Record extracts |
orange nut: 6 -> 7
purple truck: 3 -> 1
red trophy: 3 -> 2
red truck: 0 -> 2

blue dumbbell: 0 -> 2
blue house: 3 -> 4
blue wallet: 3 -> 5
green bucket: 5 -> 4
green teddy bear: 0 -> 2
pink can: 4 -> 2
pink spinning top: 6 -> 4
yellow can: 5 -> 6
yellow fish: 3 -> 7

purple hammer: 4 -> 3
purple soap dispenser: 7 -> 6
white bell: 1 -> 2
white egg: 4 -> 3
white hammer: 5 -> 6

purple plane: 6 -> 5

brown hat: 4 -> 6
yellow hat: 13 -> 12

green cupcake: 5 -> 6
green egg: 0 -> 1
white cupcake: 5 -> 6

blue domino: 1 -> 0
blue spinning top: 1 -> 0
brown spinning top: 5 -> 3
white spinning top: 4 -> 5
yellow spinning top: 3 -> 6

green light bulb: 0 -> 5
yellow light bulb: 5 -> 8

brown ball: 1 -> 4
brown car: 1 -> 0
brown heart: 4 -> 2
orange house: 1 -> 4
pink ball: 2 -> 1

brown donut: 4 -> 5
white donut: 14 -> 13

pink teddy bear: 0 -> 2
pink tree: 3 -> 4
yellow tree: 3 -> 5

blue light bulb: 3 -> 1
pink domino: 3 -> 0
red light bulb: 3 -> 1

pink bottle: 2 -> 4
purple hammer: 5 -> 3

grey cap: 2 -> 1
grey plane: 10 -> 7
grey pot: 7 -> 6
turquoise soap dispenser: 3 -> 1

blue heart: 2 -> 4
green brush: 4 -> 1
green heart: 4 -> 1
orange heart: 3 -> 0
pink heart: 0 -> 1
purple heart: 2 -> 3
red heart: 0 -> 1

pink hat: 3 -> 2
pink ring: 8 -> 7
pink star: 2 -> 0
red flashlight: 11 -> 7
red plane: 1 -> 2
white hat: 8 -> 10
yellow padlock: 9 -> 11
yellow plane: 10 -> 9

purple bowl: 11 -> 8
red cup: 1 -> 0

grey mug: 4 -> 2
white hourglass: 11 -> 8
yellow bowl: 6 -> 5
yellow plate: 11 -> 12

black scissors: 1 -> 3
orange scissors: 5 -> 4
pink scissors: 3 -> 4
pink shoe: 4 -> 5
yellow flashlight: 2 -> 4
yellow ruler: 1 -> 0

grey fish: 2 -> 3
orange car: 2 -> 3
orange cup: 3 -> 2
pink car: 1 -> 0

Assignment | All entries are to be retyped with no difference from the original.

Exercise answer |
orange nut: 6 -> 7
purple truck: 3 -> 1
red trophy: 3 -> 2
red truck: 0 -> 2

blue dumbbell: 0 -> 2
blue house: 3 -> 4
blue wallet: 3 -> 5
green bucket: 5 -> 4
green teddy bear: 0 -> 2
pink can: 4 -> 2
pink spinning top: 6 -> 4
yellow can: 5 -> 6
yellow fish: 3 -> 7

purple hammer: 4 -> 3
purple soap dispenser: 7 -> 6
white bell: 1 -> 2
white egg: 4 -> 3
white hammer: 5 -> 6

purple plane: 6 -> 5

brown hat: 4 -> 6
yellow hat: 13 -> 12

green cupcake: 5 -> 6
green egg: 0 -> 1
white cupcake: 5 -> 6

blue domino: 1 -> 0
blue spinning top: 1 -> 0
brown spinning top: 5 -> 3
white spinning top: 4 -> 5
yellow spinning top: 3 -> 6

green light bulb: 0 -> 5
yellow light bulb: 5 -> 8

brown ball: 1 -> 4
brown car: 1 -> 0
brown heart: 4 -> 2
orange house: 1 -> 4
pink ball: 2 -> 1

brown donut: 4 -> 5
white donut: 14 -> 13

pink teddy bear: 0 -> 2
pink tree: 3 -> 4
yellow tree: 3 -> 5

blue light bulb: 3 -> 1
pink domino: 3 -> 0
red light bulb: 3 -> 1

pink bottle: 2 -> 4
purple hammer: 5 -> 3

grey cap: 2 -> 1
grey plane: 10 -> 7
grey pot: 7 -> 6
turquoise soap dispenser: 3 -> 1

blue heart: 2 -> 4
green brush: 4 -> 1
green heart: 4 -> 1
orange heart: 3 -> 0
pink heart: 0 -> 1
purple heart: 2 -> 3
red heart: 0 -> 1

pink hat: 3 -> 2
pink ring: 8 -> 7
pink star: 2 -> 0
red flashlight: 11 -> 7
red plane: 1 -> 2
white hat: 8 -> 10
yellow padlock: 9 -> 11
yellow plane: 10 -> 9

purple bowl: 11 -> 8
red cup: 1 -> 0

grey mug: 4 -> 2
white hourglass: 11 -> 8
yellow bowl: 6 -> 5
yellow plate: 11 -> 12

black scissors: 1 -> 3
orange scissors: 5 -> 4
pink scissors: 3 -> 4
pink shoe: 4 -> 5
yellow flashlight: 2 -> 4
yellow ruler: 1 -> 0

grey fish: 2 -> 3
orange car: 2 -> 3
orange cup: 3 -> 2
pink car: 1 -> 0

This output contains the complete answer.